§ Problem statement
Copy out, word for word, every line of the listing below from the one containing "orange star at (450, 86): moved 6 px down" through the end of the listing, and leave the pictures out of your answer.

§ Record excerpts

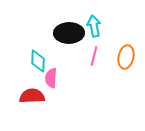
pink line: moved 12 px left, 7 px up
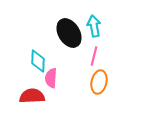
black ellipse: rotated 60 degrees clockwise
orange ellipse: moved 27 px left, 25 px down
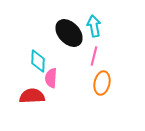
black ellipse: rotated 12 degrees counterclockwise
orange ellipse: moved 3 px right, 1 px down
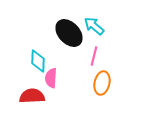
cyan arrow: rotated 40 degrees counterclockwise
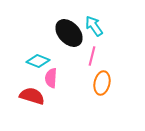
cyan arrow: rotated 15 degrees clockwise
pink line: moved 2 px left
cyan diamond: rotated 70 degrees counterclockwise
red semicircle: rotated 20 degrees clockwise
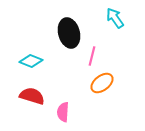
cyan arrow: moved 21 px right, 8 px up
black ellipse: rotated 28 degrees clockwise
cyan diamond: moved 7 px left
pink semicircle: moved 12 px right, 34 px down
orange ellipse: rotated 40 degrees clockwise
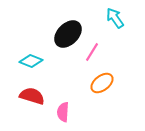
black ellipse: moved 1 px left, 1 px down; rotated 60 degrees clockwise
pink line: moved 4 px up; rotated 18 degrees clockwise
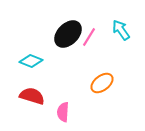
cyan arrow: moved 6 px right, 12 px down
pink line: moved 3 px left, 15 px up
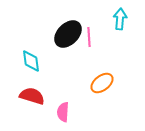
cyan arrow: moved 1 px left, 11 px up; rotated 40 degrees clockwise
pink line: rotated 36 degrees counterclockwise
cyan diamond: rotated 60 degrees clockwise
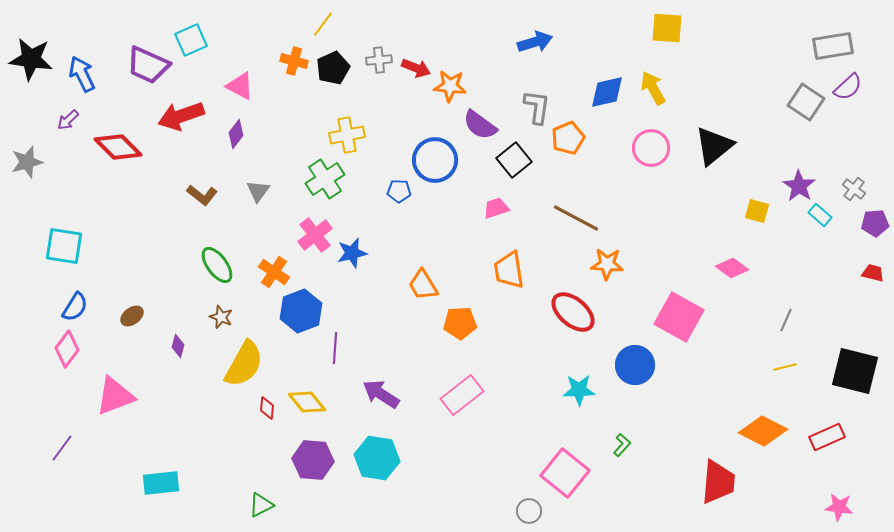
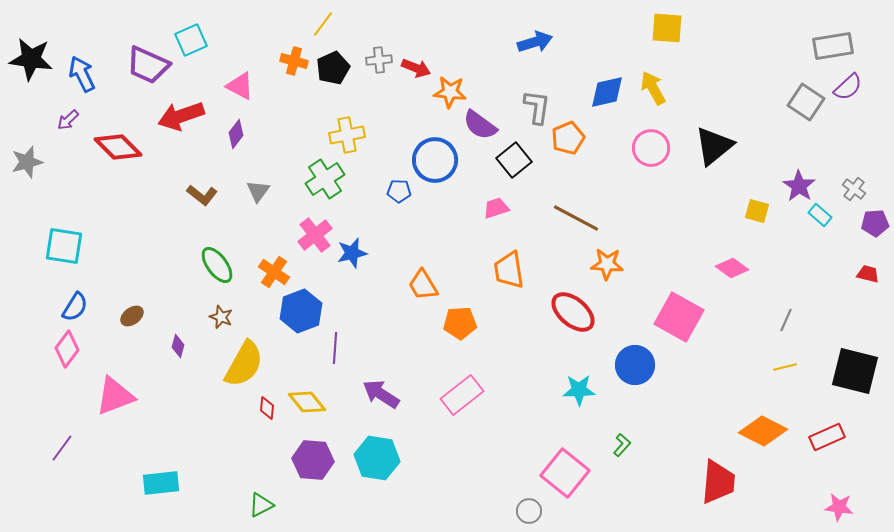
orange star at (450, 86): moved 6 px down
red trapezoid at (873, 273): moved 5 px left, 1 px down
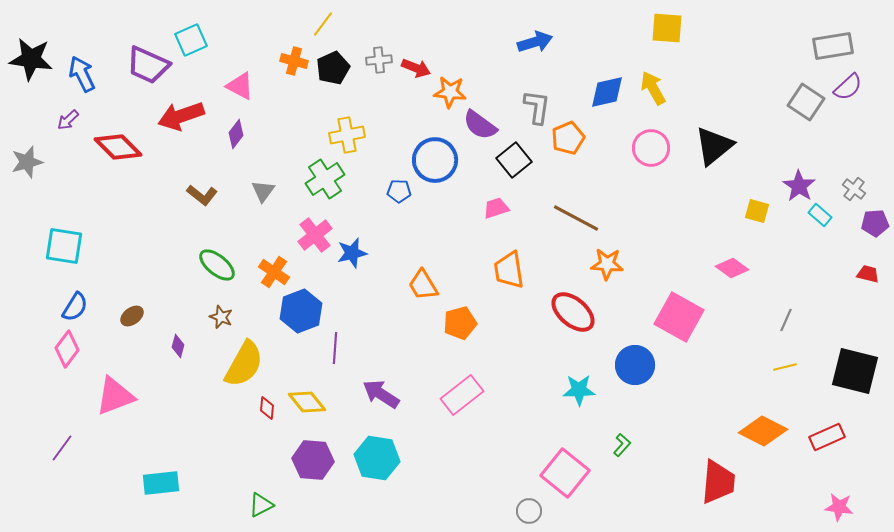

§ Completed task
orange star at (450, 86): moved 6 px down
red trapezoid at (873, 273): moved 5 px left, 1 px down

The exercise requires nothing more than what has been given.